# [What is expected]
Reproduce only the lines from the one containing "blue screwdriver [164,401,258,476]" through the end of the data, exactly as they stand.
[[ Material for this exercise, beginning ]]
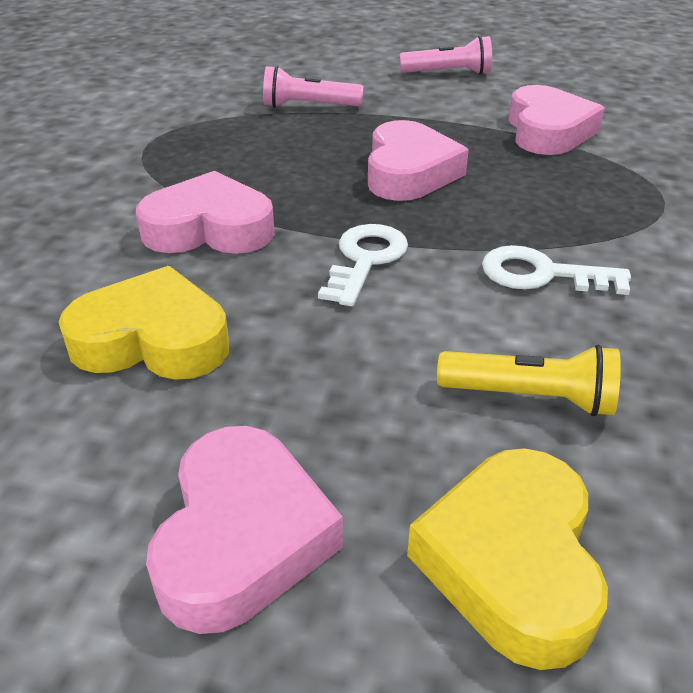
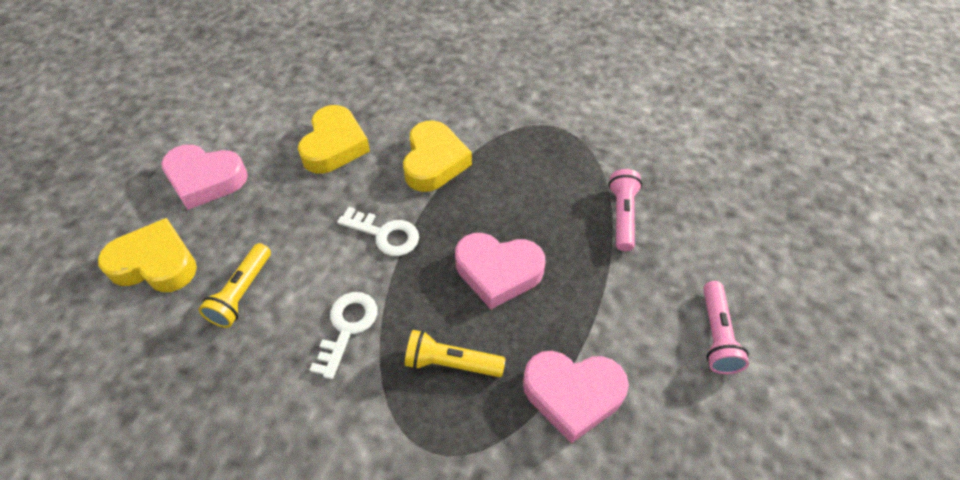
camera: 95 degrees right, 15 degrees up
pink heart [136,171,275,254] -> yellow heart [403,120,472,192]
none -> yellow flashlight [405,330,506,377]

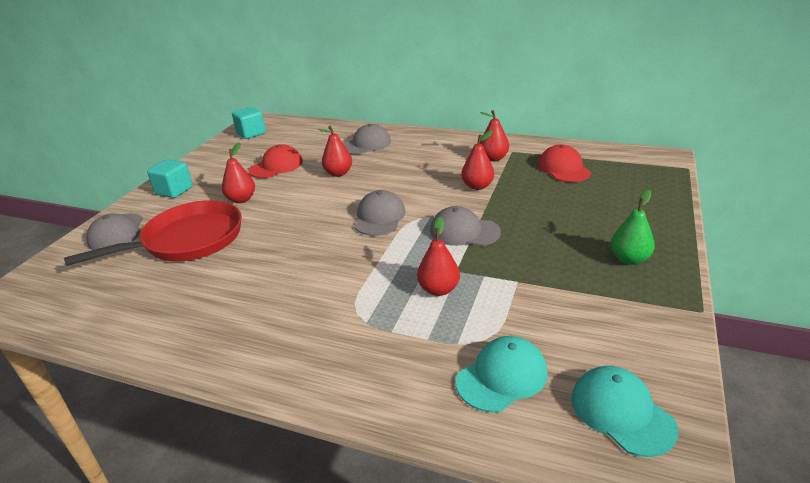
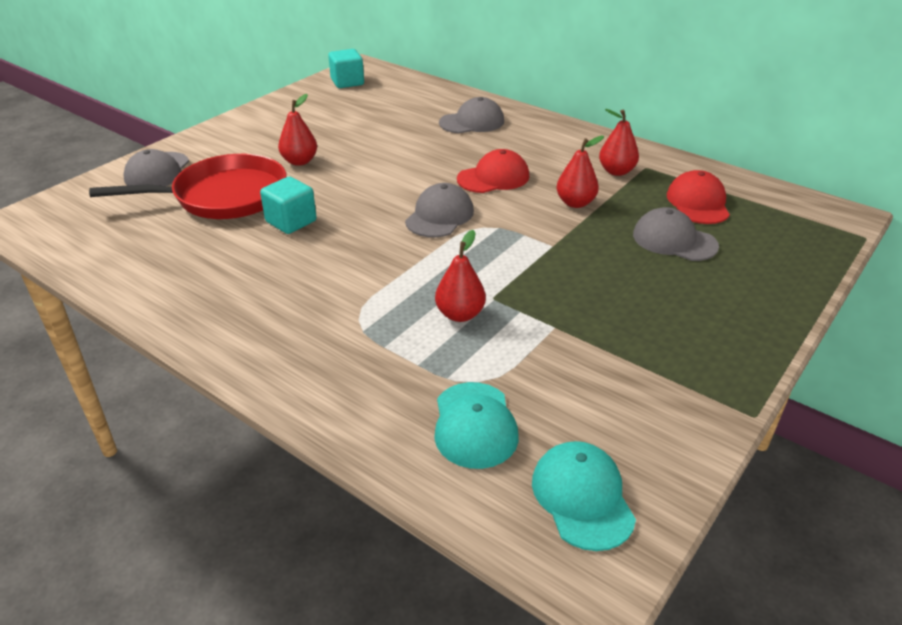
camera: 15 degrees right, 5 degrees up
turquoise cube [147,159,193,198] -> turquoise cube moved to [260,177,317,234]
red cap [248,144,303,178] -> red cap moved to [457,149,529,193]
red pear [318,126,352,177] -> none
grey cap [430,206,501,246] -> grey cap moved to [633,207,719,261]
turquoise cap [456,336,548,412] -> turquoise cap turned 105 degrees clockwise [434,382,519,469]
green pear [610,190,655,265] -> none

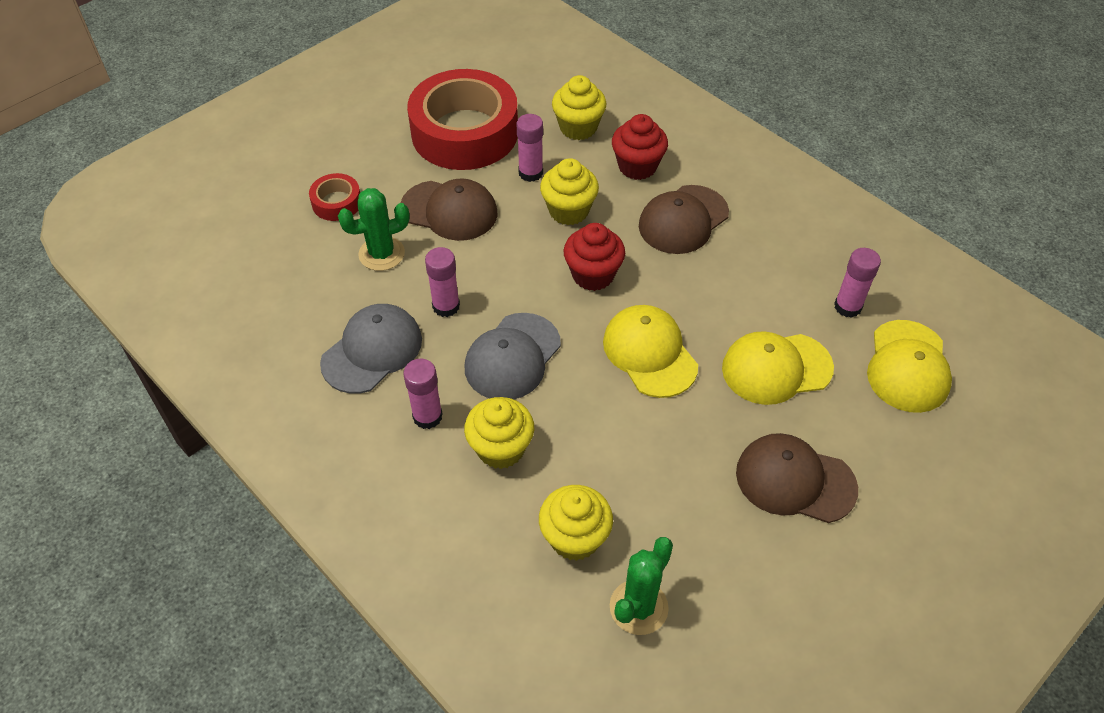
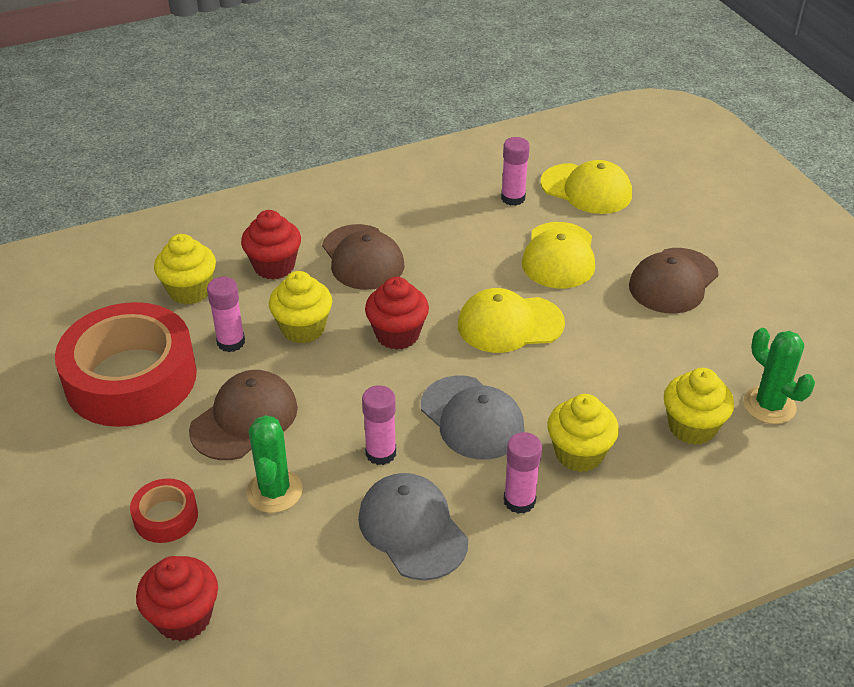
camera: 70 degrees left, 10 degrees down
none -> red cupcake [136,556,218,641]

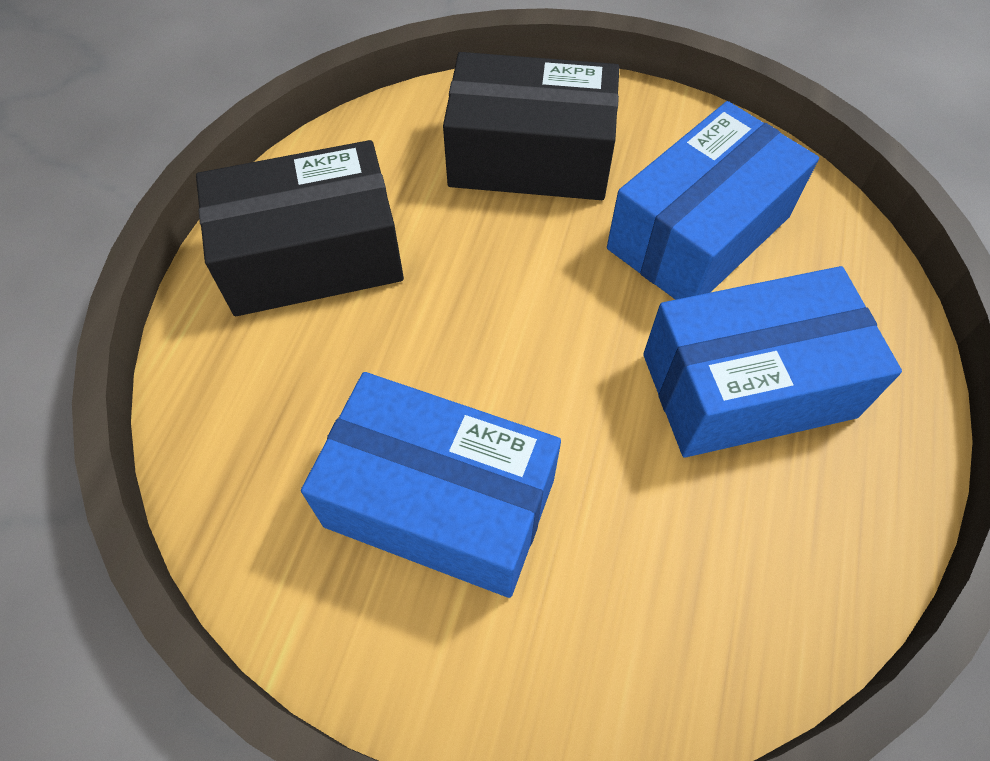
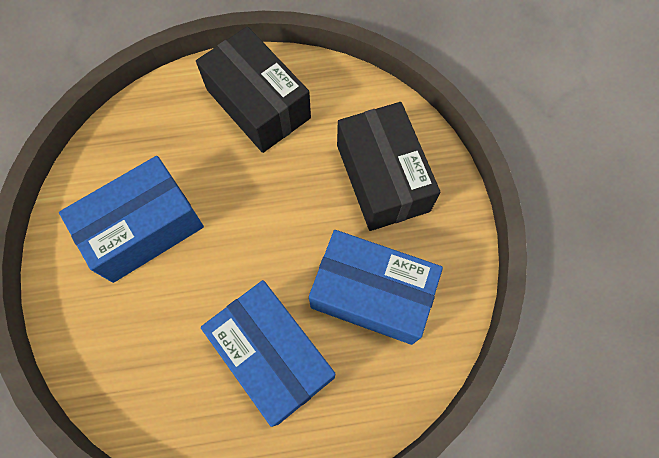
camera: 65 degrees right, 10 degrees up
blue box [301,372,561,598] -> blue box turned 60 degrees clockwise [59,156,204,283]

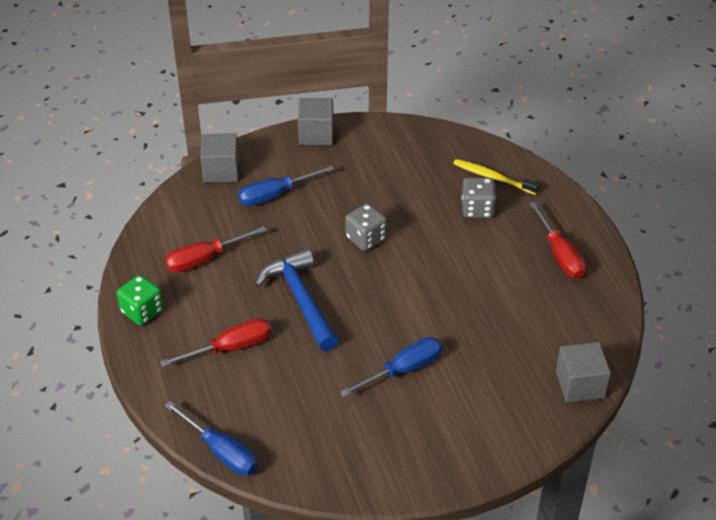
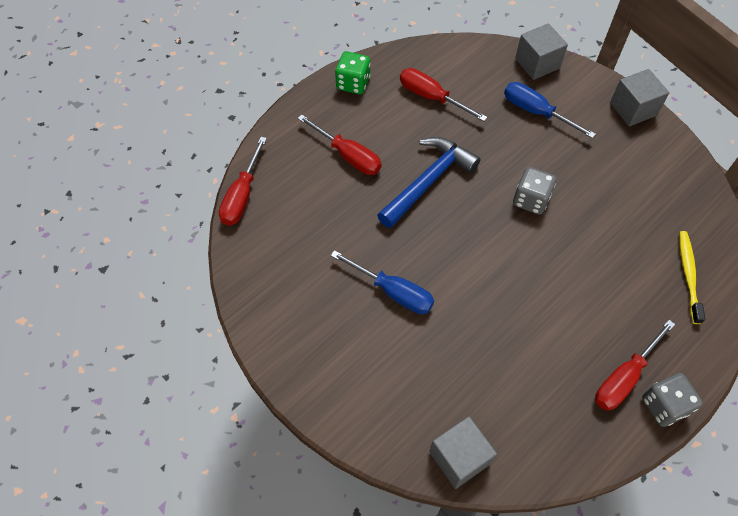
camera: 65 degrees right, 15 degrees up
blue screwdriver [164,401,258,476] -> red screwdriver [219,137,267,225]
grey dice [461,177,496,218] -> grey dice moved to [642,373,703,427]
[[ Material for this exercise, end ]]
# [Response to this exercise]
blue screwdriver [164,401,258,476] -> red screwdriver [219,137,267,225]
grey dice [461,177,496,218] -> grey dice moved to [642,373,703,427]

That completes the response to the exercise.